Type out the data exactly as given. Skip any image.

* **DATA EXTRACT**
━━━━━━━━━━━━━━━━

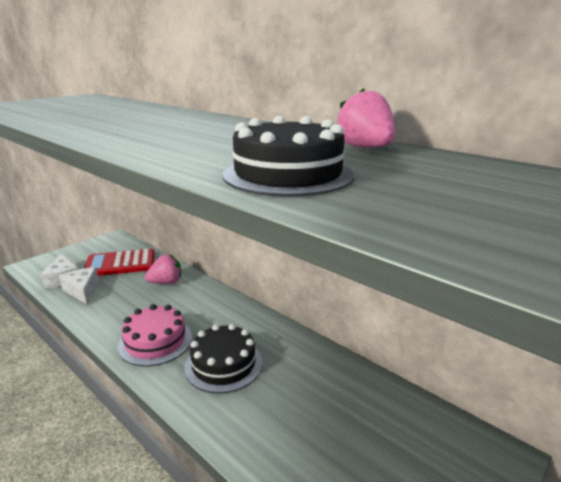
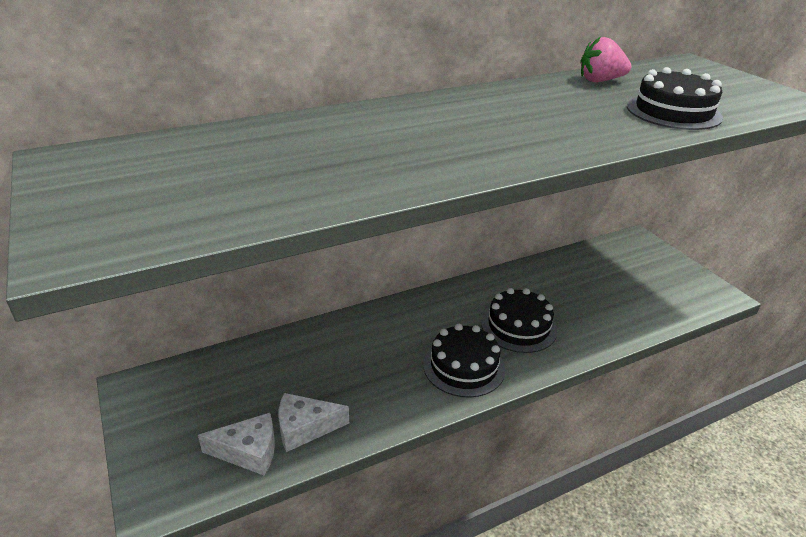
camera: 70 degrees left, 10 degrees up
(120, 264) = (246, 384): red calculator -> none
(155, 341) = (463, 366): pink cake -> black cake
(166, 282) = (337, 344): pink strawberry -> none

━━━━━━━━━━━━━━━━

* **RESPONSE AREA**
camera: 70 degrees left, 10 degrees up
(120, 264) = (246, 384): red calculator -> none
(155, 341) = (463, 366): pink cake -> black cake
(166, 282) = (337, 344): pink strawberry -> none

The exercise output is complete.